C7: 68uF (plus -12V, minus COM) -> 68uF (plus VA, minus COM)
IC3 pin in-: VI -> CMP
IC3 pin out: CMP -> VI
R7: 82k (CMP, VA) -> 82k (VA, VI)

---

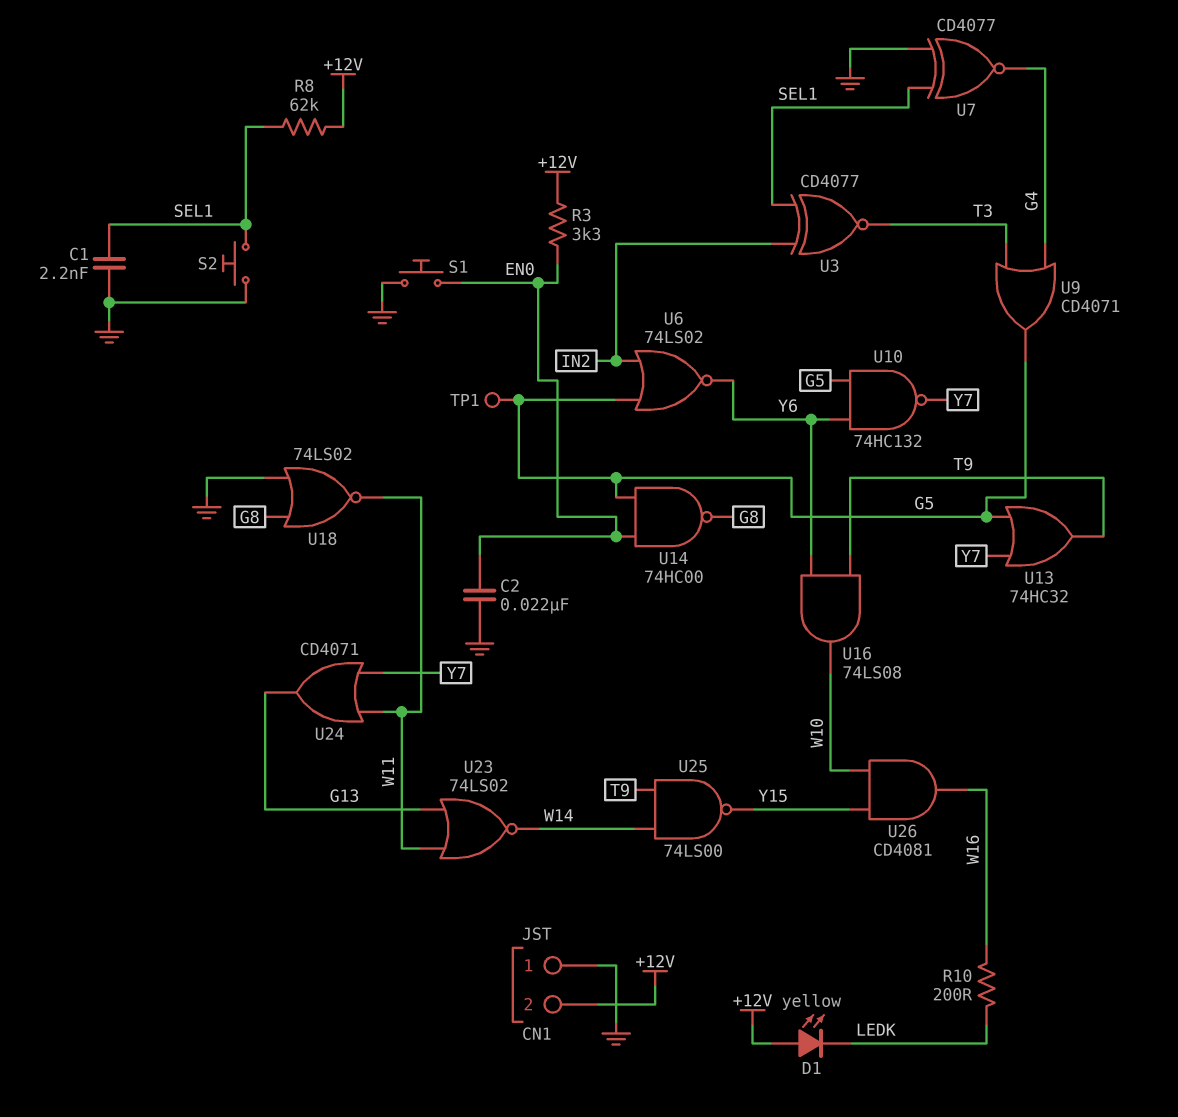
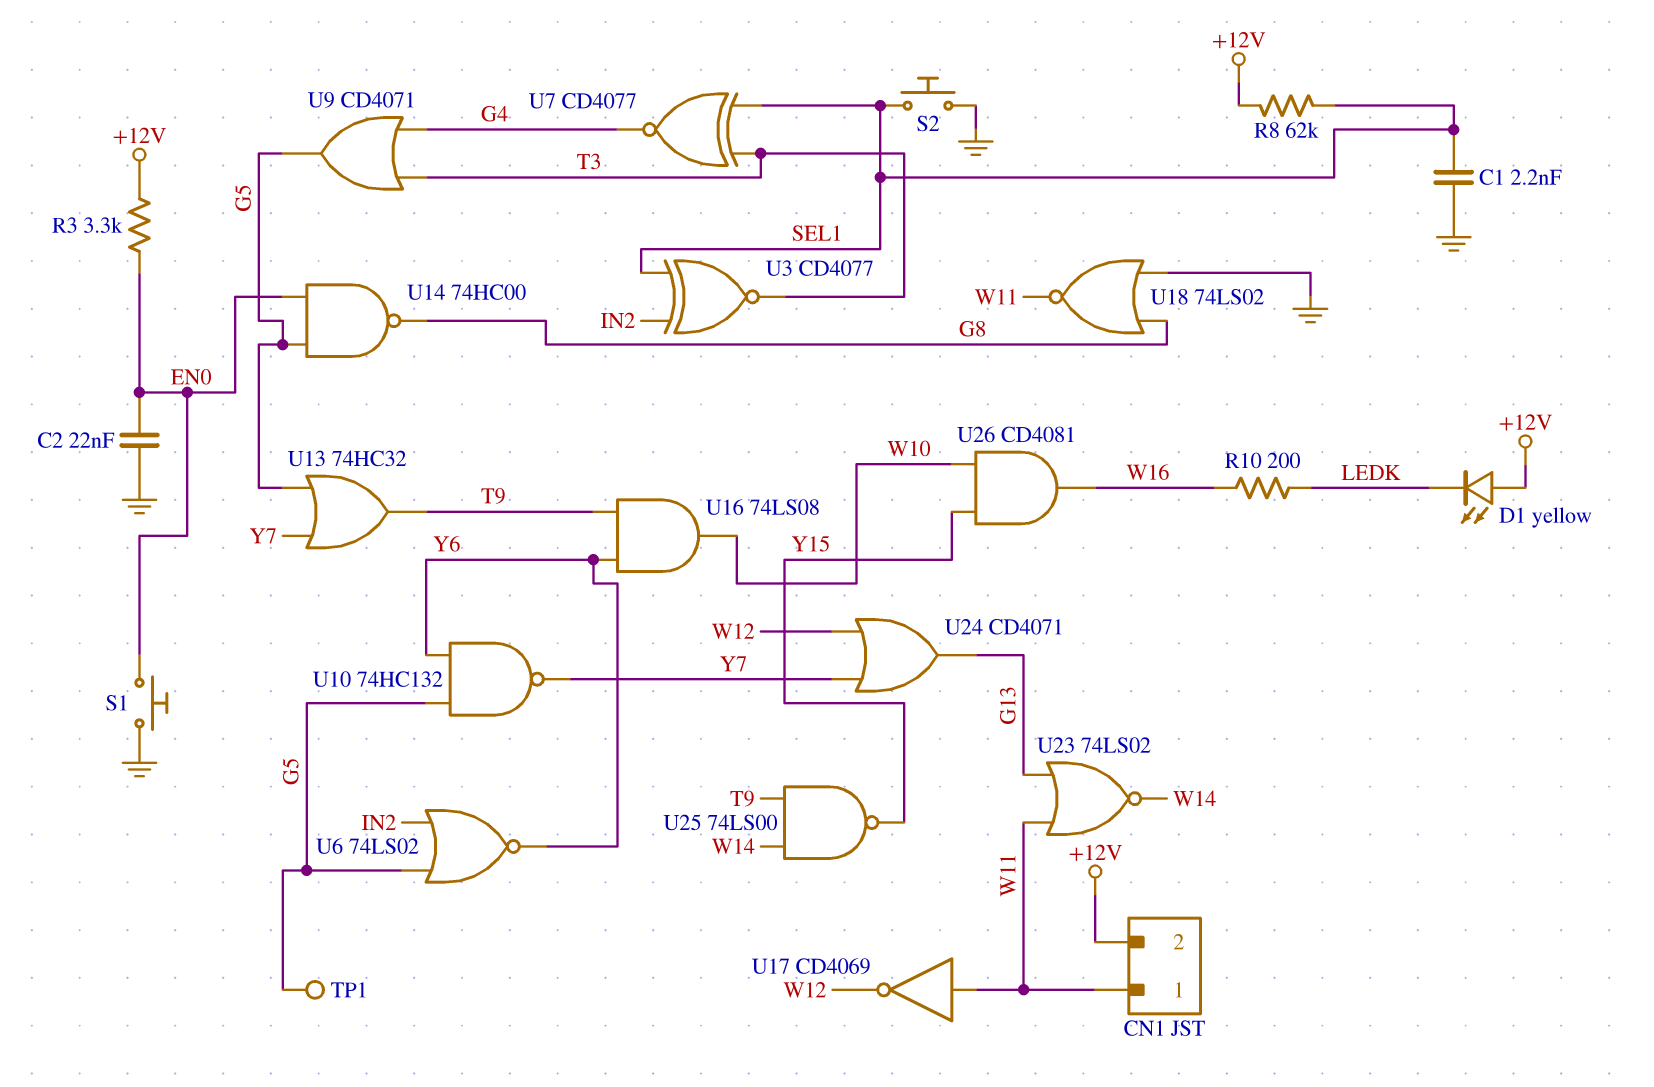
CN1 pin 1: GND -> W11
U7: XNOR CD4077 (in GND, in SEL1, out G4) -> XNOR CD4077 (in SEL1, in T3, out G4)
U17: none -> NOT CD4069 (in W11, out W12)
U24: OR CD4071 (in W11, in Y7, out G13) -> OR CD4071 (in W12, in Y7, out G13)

## EXERCISE PROMPT
Only one part of the material above is to be transcribed, namely the lines starting with the line that has "U17: none -> NOT CD4069 (in W11, out W12)" and going on through the line that has "U24: OR CD4071", exactly as they stand.

## YOUR RESPONSE
U17: none -> NOT CD4069 (in W11, out W12)
U24: OR CD4071 (in W11, in Y7, out G13) -> OR CD4071 (in W12, in Y7, out G13)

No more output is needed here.